PROBLEM TO SOLVE: Could you reproduce all of the following entries exactly?

Stored items:
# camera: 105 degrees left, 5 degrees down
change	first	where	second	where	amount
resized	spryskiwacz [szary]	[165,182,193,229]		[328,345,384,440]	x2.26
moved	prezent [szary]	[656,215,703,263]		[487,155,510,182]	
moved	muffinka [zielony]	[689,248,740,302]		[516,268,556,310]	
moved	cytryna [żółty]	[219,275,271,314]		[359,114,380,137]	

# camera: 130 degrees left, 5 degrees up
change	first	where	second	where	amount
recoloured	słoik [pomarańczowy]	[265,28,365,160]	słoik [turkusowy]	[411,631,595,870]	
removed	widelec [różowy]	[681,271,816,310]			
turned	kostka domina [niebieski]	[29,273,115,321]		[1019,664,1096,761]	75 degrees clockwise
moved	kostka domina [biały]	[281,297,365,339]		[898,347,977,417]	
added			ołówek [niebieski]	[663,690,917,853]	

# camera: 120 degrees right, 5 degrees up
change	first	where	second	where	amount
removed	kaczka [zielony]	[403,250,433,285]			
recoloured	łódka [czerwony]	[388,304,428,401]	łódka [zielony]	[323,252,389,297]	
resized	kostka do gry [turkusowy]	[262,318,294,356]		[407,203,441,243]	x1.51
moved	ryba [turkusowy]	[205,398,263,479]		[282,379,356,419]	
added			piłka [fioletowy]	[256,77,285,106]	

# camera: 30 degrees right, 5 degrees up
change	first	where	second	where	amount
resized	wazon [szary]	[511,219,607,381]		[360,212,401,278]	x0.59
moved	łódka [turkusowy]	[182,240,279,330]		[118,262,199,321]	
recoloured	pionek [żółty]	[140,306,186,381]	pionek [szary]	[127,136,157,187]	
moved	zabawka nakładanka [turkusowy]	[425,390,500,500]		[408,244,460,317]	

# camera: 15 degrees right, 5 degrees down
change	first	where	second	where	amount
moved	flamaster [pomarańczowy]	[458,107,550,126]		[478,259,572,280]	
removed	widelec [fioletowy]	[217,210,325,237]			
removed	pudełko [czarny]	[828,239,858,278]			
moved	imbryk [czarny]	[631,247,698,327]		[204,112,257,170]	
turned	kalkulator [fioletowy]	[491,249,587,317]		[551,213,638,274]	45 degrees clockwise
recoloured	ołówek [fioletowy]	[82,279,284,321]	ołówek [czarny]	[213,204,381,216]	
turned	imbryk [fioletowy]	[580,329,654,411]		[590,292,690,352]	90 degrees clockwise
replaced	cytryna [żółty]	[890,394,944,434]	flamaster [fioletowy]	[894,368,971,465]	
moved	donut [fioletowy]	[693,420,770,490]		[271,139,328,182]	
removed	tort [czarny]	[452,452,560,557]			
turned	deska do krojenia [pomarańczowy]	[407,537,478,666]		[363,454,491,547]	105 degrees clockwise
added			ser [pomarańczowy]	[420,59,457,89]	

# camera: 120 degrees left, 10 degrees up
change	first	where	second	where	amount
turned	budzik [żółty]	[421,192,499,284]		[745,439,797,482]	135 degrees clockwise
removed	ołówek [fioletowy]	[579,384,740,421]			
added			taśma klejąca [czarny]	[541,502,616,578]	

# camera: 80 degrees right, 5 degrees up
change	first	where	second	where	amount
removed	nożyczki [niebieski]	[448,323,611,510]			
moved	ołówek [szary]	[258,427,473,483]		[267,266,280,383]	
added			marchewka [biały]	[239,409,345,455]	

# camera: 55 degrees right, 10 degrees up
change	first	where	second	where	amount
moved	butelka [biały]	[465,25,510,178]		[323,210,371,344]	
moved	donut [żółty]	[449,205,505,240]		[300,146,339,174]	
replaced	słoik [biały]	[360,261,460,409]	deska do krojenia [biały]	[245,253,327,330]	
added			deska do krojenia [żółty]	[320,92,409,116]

YOUR SOLUTION:
# camera: 105 degrees left, 5 degrees down
change	first	where	second	where	amount
resized	spryskiwacz [szary]	[165,182,193,229]		[328,345,384,440]	x2.26
moved	prezent [szary]	[656,215,703,263]		[487,155,510,182]	
moved	muffinka [zielony]	[689,248,740,302]		[516,268,556,310]	
moved	cytryna [żółty]	[219,275,271,314]		[359,114,380,137]	

# camera: 130 degrees left, 5 degrees up
change	first	where	second	where	amount
recoloured	słoik [pomarańczowy]	[265,28,365,160]	słoik [turkusowy]	[411,631,595,870]	
removed	widelec [różowy]	[681,271,816,310]			
turned	kostka domina [niebieski]	[29,273,115,321]		[1019,664,1096,761]	75 degrees clockwise
moved	kostka domina [biały]	[281,297,365,339]		[898,347,977,417]	
added			ołówek [niebieski]	[663,690,917,853]	

# camera: 120 degrees right, 5 degrees up
change	first	where	second	where	amount
removed	kaczka [zielony]	[403,250,433,285]			
recoloured	łódka [czerwony]	[388,304,428,401]	łódka [zielony]	[323,252,389,297]	
resized	kostka do gry [turkusowy]	[262,318,294,356]		[407,203,441,243]	x1.51
moved	ryba [turkusowy]	[205,398,263,479]		[282,379,356,419]	
added			piłka [fioletowy]	[256,77,285,106]	

# camera: 30 degrees right, 5 degrees up
change	first	where	second	where	amount
resized	wazon [szary]	[511,219,607,381]		[360,212,401,278]	x0.59
moved	łódka [turkusowy]	[182,240,279,330]		[118,262,199,321]	
recoloured	pionek [żółty]	[140,306,186,381]	pionek [szary]	[127,136,157,187]	
moved	zabawka nakładanka [turkusowy]	[425,390,500,500]		[408,244,460,317]	

# camera: 15 degrees right, 5 degrees down
change	first	where	second	where	amount
moved	flamaster [pomarańczowy]	[458,107,550,126]		[478,259,572,280]	
removed	widelec [fioletowy]	[217,210,325,237]			
removed	pudełko [czarny]	[828,239,858,278]			
moved	imbryk [czarny]	[631,247,698,327]		[204,112,257,170]	
turned	kalkulator [fioletowy]	[491,249,587,317]		[551,213,638,274]	45 degrees clockwise
recoloured	ołówek [fioletowy]	[82,279,284,321]	ołówek [czarny]	[213,204,381,216]	
turned	imbryk [fioletowy]	[580,329,654,411]		[590,292,690,352]	90 degrees clockwise
replaced	cytryna [żółty]	[890,394,944,434]	flamaster [fioletowy]	[894,368,971,465]	
moved	donut [fioletowy]	[693,420,770,490]		[271,139,328,182]	
removed	tort [czarny]	[452,452,560,557]			
turned	deska do krojenia [pomarańczowy]	[407,537,478,666]		[363,454,491,547]	105 degrees clockwise
added			ser [pomarańczowy]	[420,59,457,89]	

# camera: 120 degrees left, 10 degrees up
change	first	where	second	where	amount
turned	budzik [żółty]	[421,192,499,284]		[745,439,797,482]	135 degrees clockwise
removed	ołówek [fioletowy]	[579,384,740,421]			
added			taśma klejąca [czarny]	[541,502,616,578]	

# camera: 80 degrees right, 5 degrees up
change	first	where	second	where	amount
removed	nożyczki [niebieski]	[448,323,611,510]			
moved	ołówek [szary]	[258,427,473,483]		[267,266,280,383]	
added			marchewka [biały]	[239,409,345,455]	

# camera: 55 degrees right, 10 degrees up
change	first	where	second	where	amount
moved	butelka [biały]	[465,25,510,178]		[323,210,371,344]	
moved	donut [żółty]	[449,205,505,240]		[300,146,339,174]	
replaced	słoik [biały]	[360,261,460,409]	deska do krojenia [biały]	[245,253,327,330]	
added			deska do krojenia [żółty]	[320,92,409,116]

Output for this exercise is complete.